Task data Start Marker
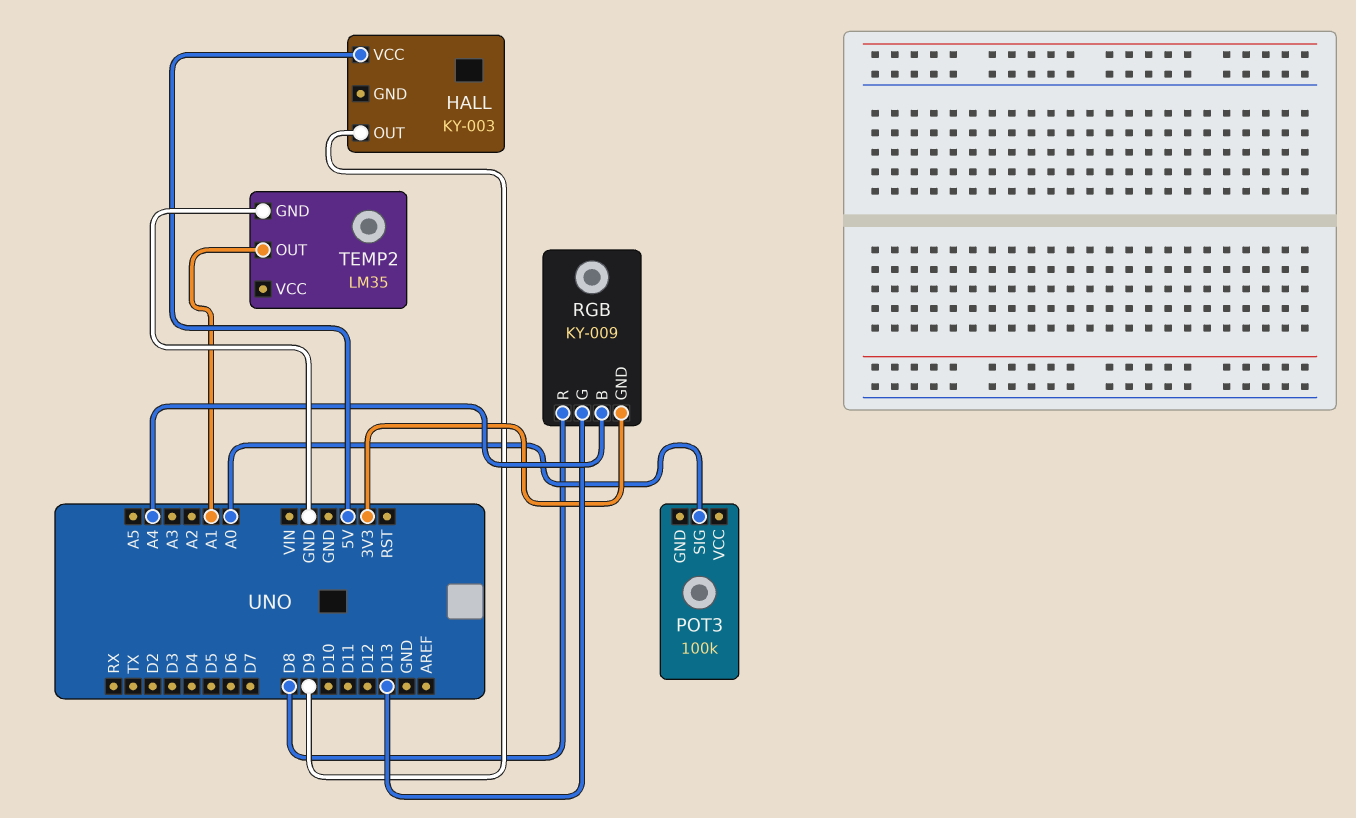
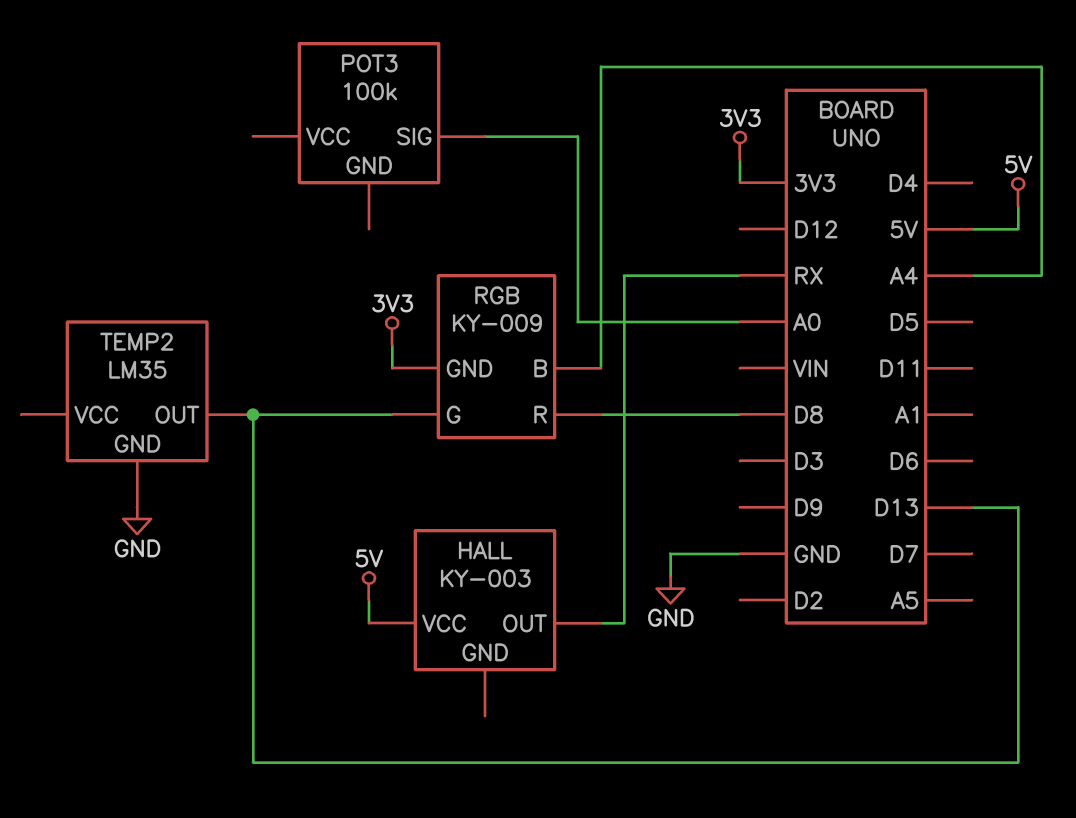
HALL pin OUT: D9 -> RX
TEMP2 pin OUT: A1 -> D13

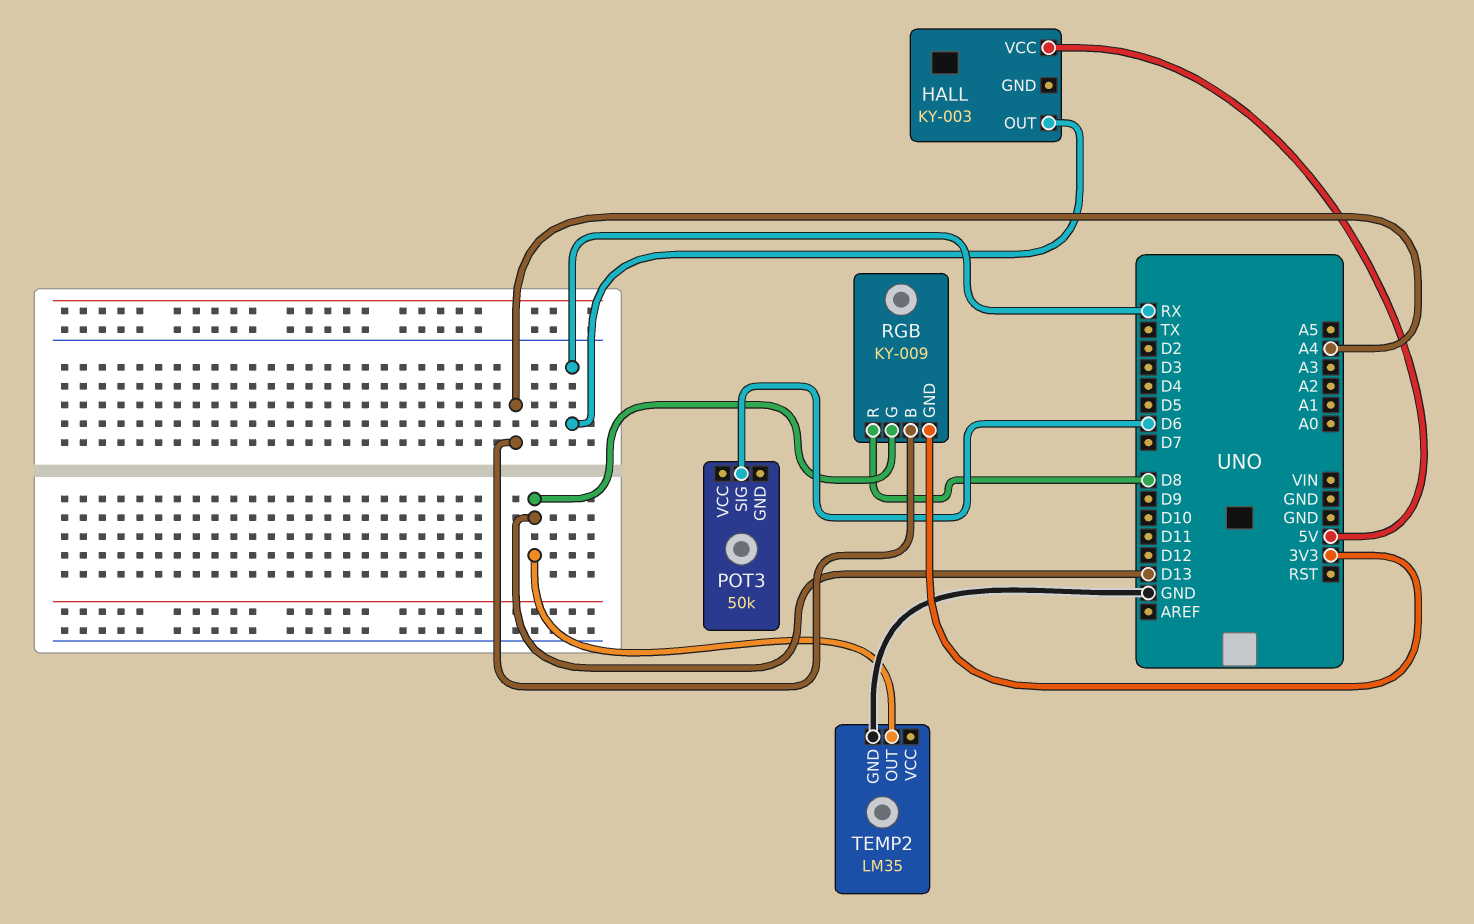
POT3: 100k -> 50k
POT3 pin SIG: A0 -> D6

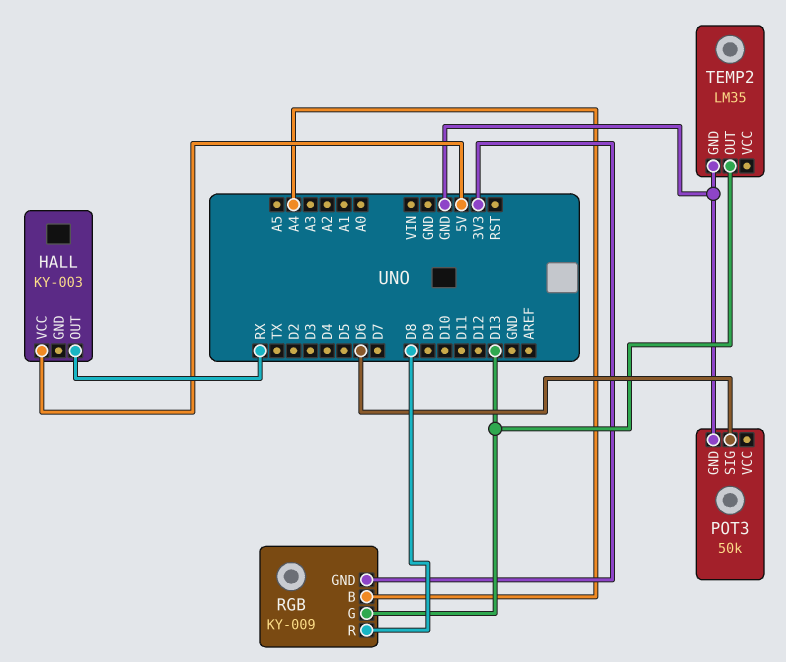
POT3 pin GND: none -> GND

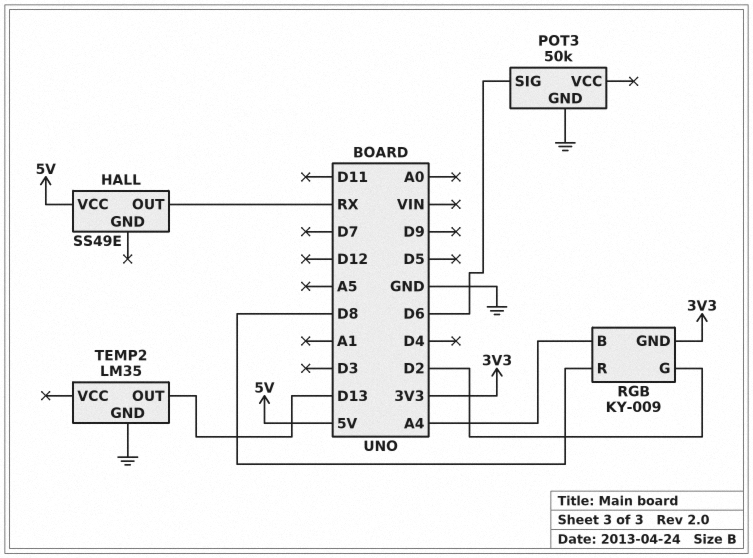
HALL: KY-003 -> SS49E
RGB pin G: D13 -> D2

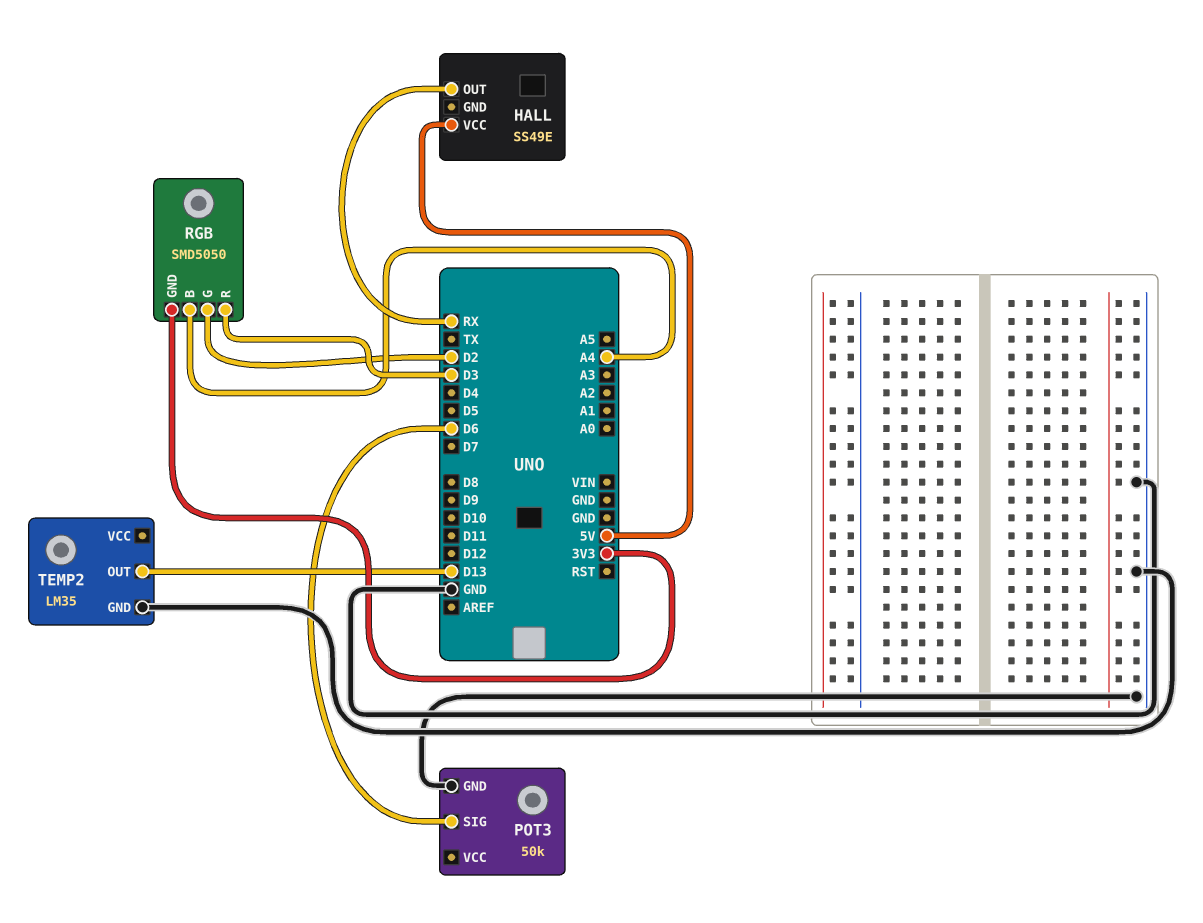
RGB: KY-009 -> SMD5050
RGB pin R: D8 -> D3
Task data End Marker
Task data Start Marker
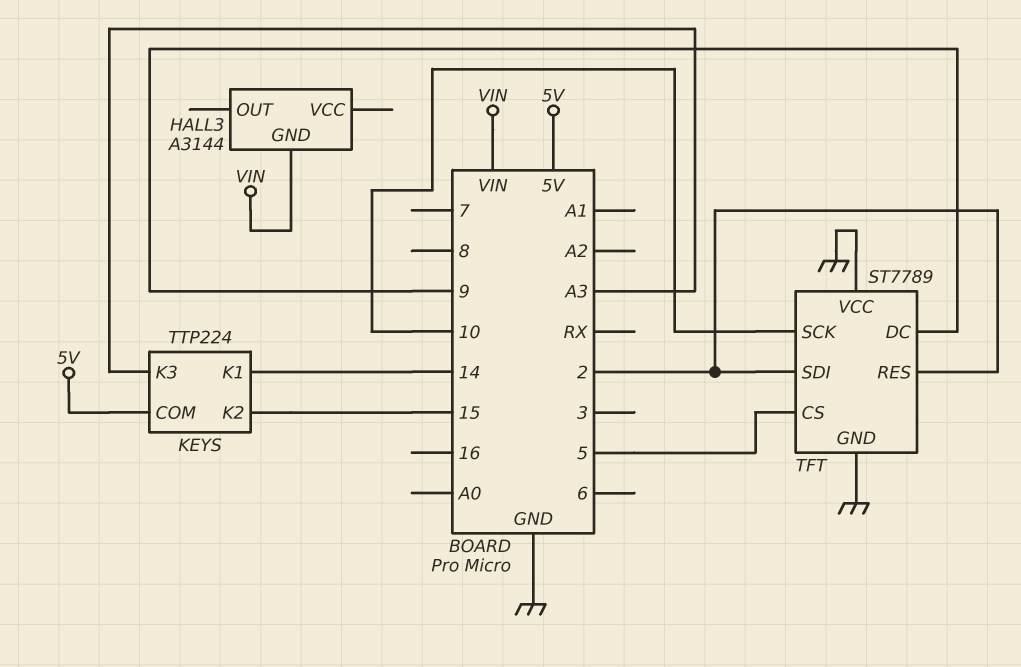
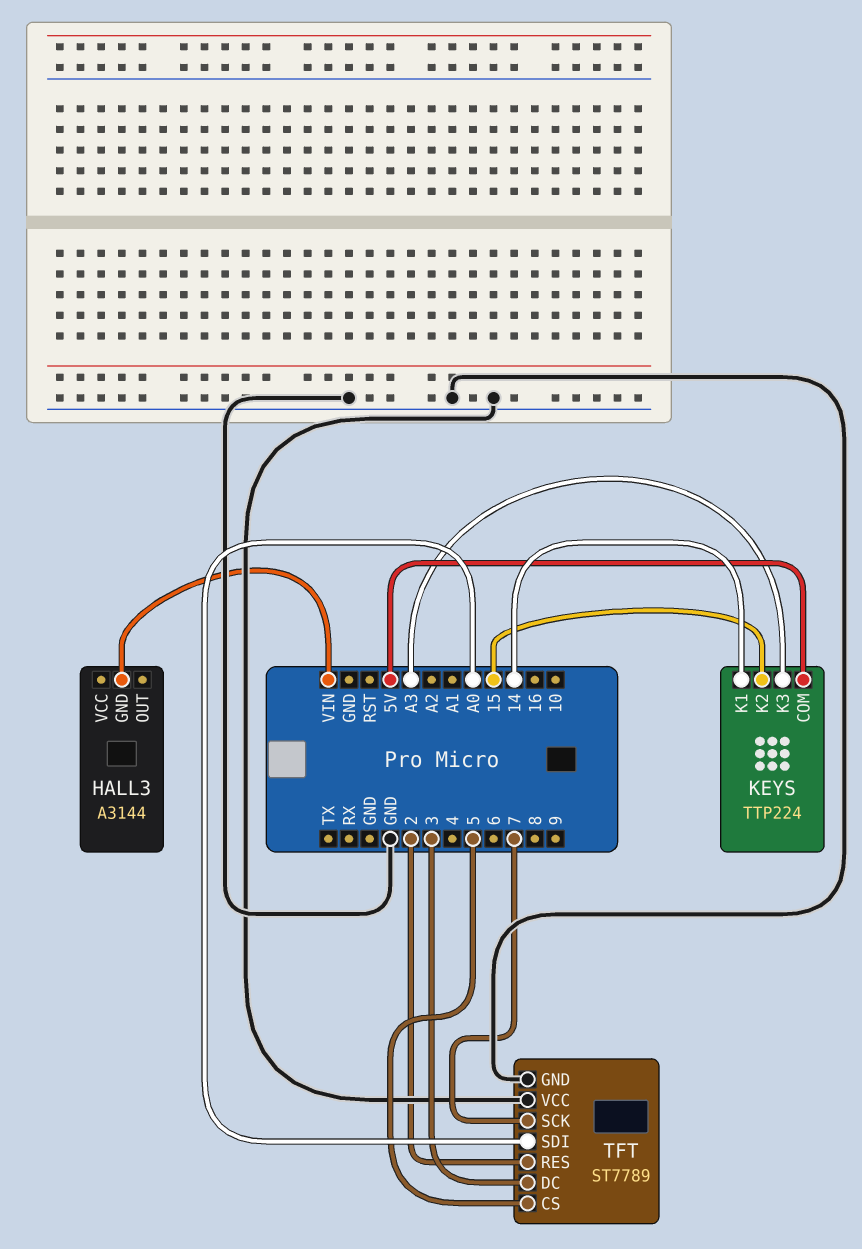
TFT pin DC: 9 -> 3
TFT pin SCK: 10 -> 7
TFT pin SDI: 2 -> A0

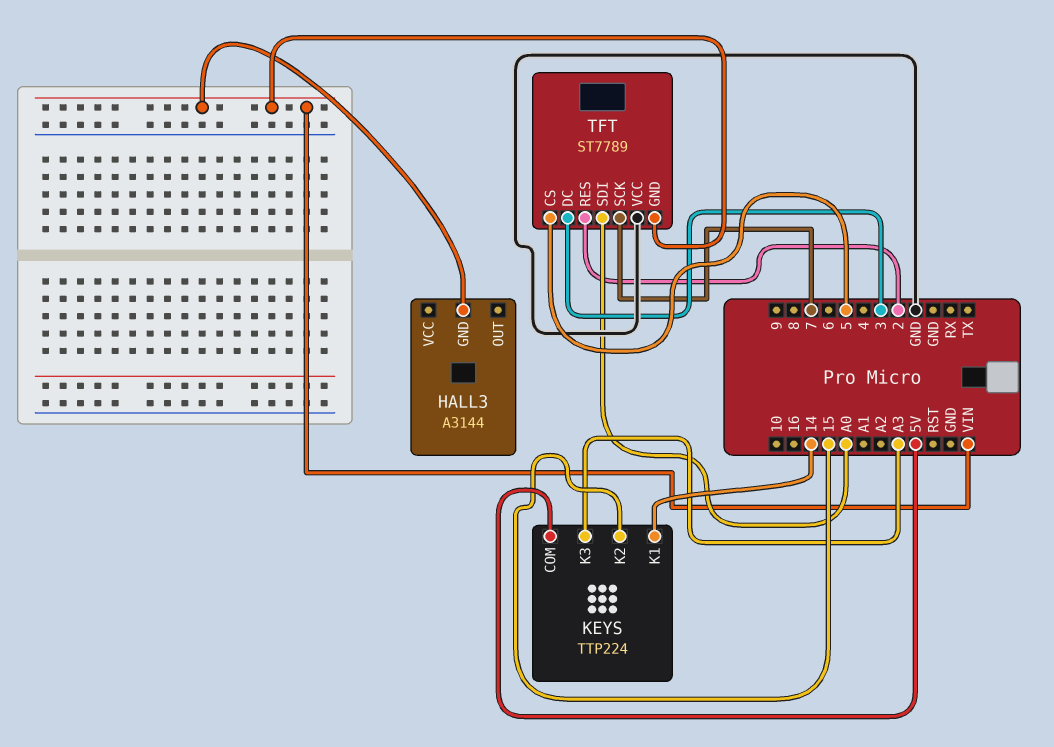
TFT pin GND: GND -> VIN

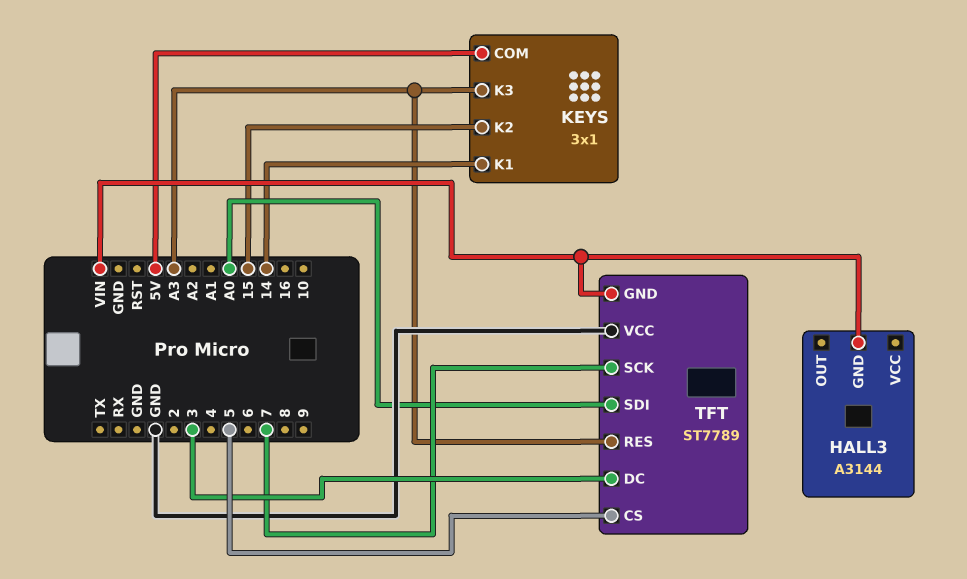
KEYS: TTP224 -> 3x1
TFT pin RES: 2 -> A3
Task data End Marker
Start at the line containing "TEMP2 pin OUT: A1 -> D13" above and stop at the line containing "RGB pin R: D8 -> D3". Output those lines exactly, both included, but none of the pictures.

TEMP2 pin OUT: A1 -> D13

POT3: 100k -> 50k
POT3 pin SIG: A0 -> D6

POT3 pin GND: none -> GND

HALL: KY-003 -> SS49E
RGB pin G: D13 -> D2

RGB: KY-009 -> SMD5050
RGB pin R: D8 -> D3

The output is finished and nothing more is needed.